**ENTRIES SUPPLIED**
# # # #
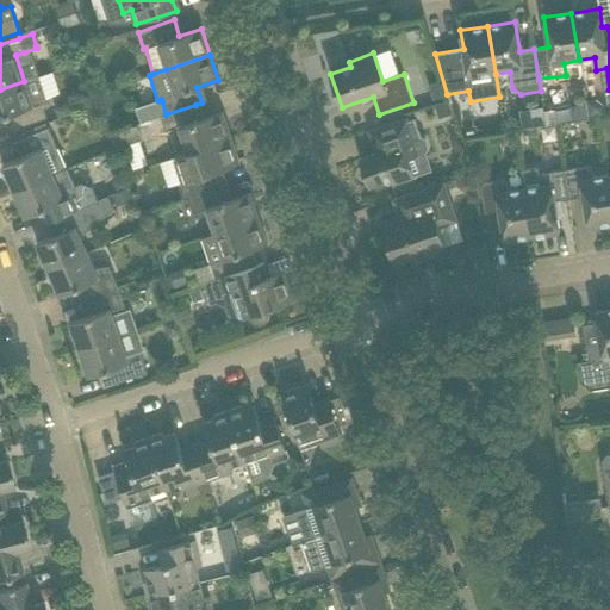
[(39,76),(24,81),(0,89),(0,118),(11,114),(16,128),(47,118),(42,105),(48,103),(39,76)]
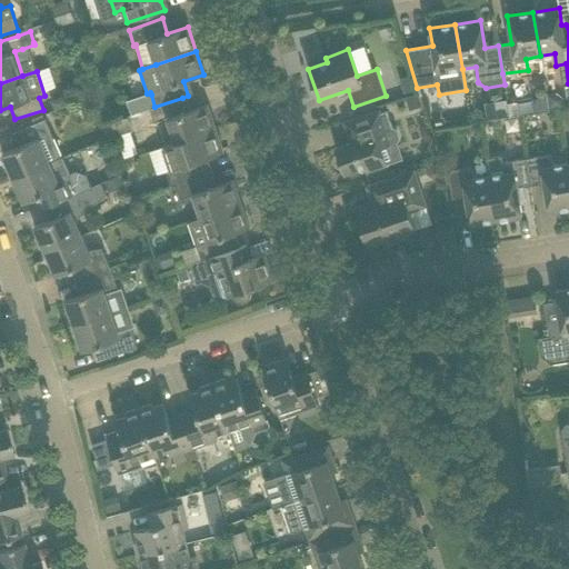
[(182,98),(155,107),(149,109),(153,122),(168,118),(176,142),(215,128),(207,105),(187,111),(182,98)]
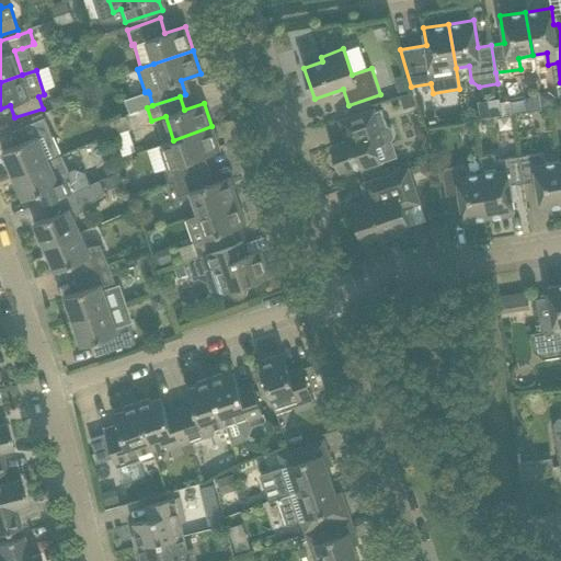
[(376,147),(393,141),(396,136),(392,127),(388,125),(382,110),(375,113),(374,110),(340,121),(346,141),(330,146),(339,171),(358,164),(361,170),(381,162),(376,147)]
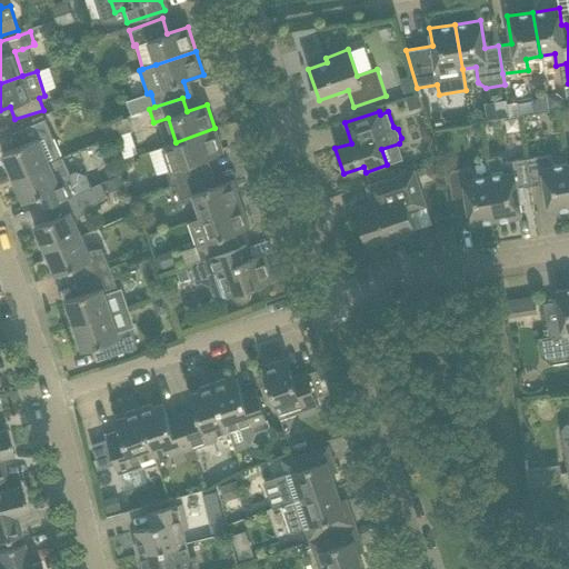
[(127,118),(103,126),(108,139),(131,131),(127,118)]
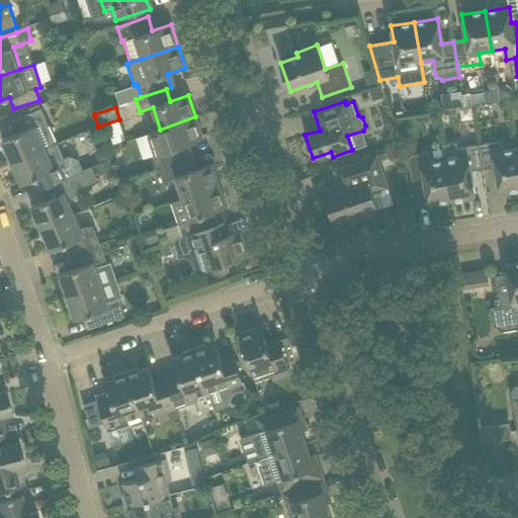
[(45,148),(56,143),(40,108),(16,119),(21,132),(1,140),(11,162),(45,148)]
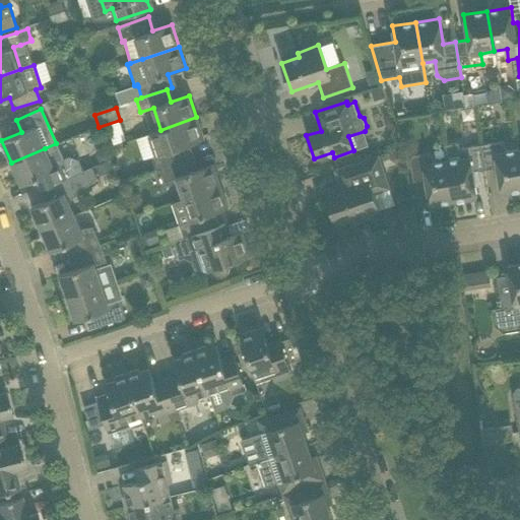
[(204,139),(196,117),(160,130),(149,133),(156,155),(152,156),(156,170),(160,169),(190,158),(185,145),(204,139)]
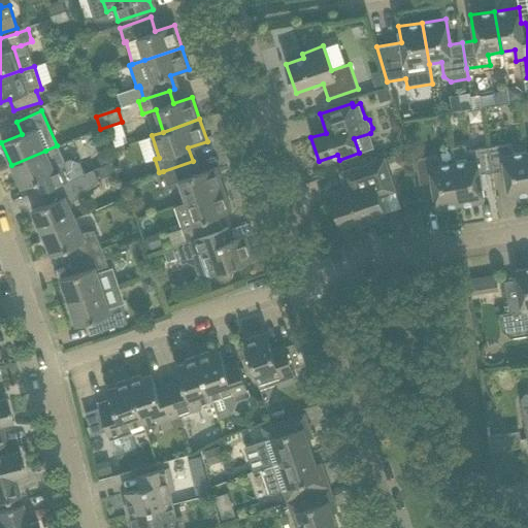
[(527,193),(527,163),(526,152),(513,154),(512,143),(488,146),(492,172),(504,170),(508,197),(527,193)]
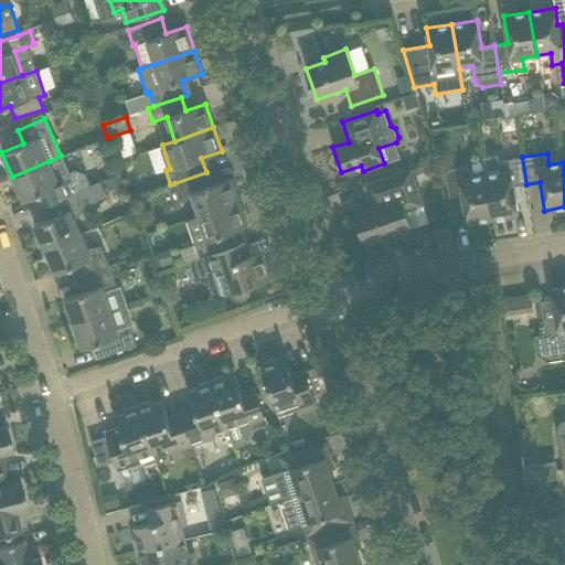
[(498,155),(483,157),(486,174),(492,219),(518,214),(515,198),(523,196),(522,185),(526,184),(522,157),(499,161),(498,155)]
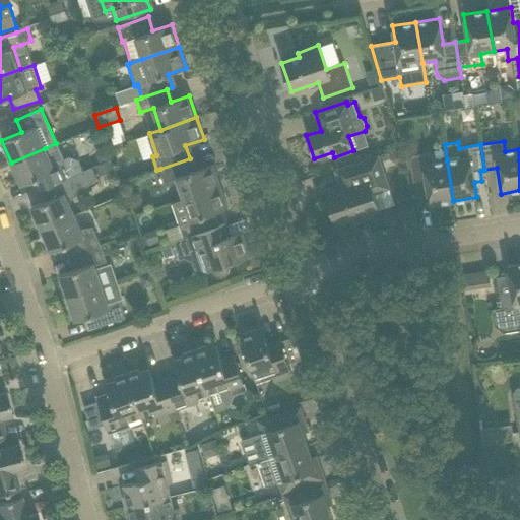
[(56,143),(45,148),(11,163),(21,185),(42,176),(47,187),(70,177),(81,173),(76,161),(67,157),(63,159),(56,143)]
# # # #
**EXERCISE DETAILS**
Only an exact copy of the records counts as an answer. Leave out the images.

**THE COMPLETED TASK**
[(39,76),(24,81),(0,89),(0,118),(11,114),(16,128),(47,118),(42,105),(48,103),(39,76)]
[(182,98),(155,107),(149,109),(153,122),(168,118),(176,142),(215,128),(207,105),(187,111),(182,98)]
[(376,147),(393,141),(396,136),(392,127),(388,125),(382,110),(375,113),(374,110),(340,121),(346,141),(330,146),(339,171),(358,164),(361,170),(381,162),(376,147)]
[(127,118),(103,126),(108,139),(131,131),(127,118)]
[(45,148),(56,143),(40,108),(16,119),(21,132),(1,140),(11,162),(45,148)]
[(204,139),(196,117),(160,130),(149,133),(156,155),(152,156),(156,170),(160,169),(190,158),(185,145),(204,139)]
[(527,193),(527,163),(526,152),(513,154),(512,143),(488,146),(492,172),(504,170),(508,197),(527,193)]
[(498,155),(483,157),(486,174),(492,219),(518,214),(515,198),(523,196),(522,185),(526,184),(522,157),(499,161),(498,155)]
[(56,143),(45,148),(11,163),(21,185),(42,176),(47,187),(70,177),(81,173),(76,161),(67,157),(63,159),(56,143)]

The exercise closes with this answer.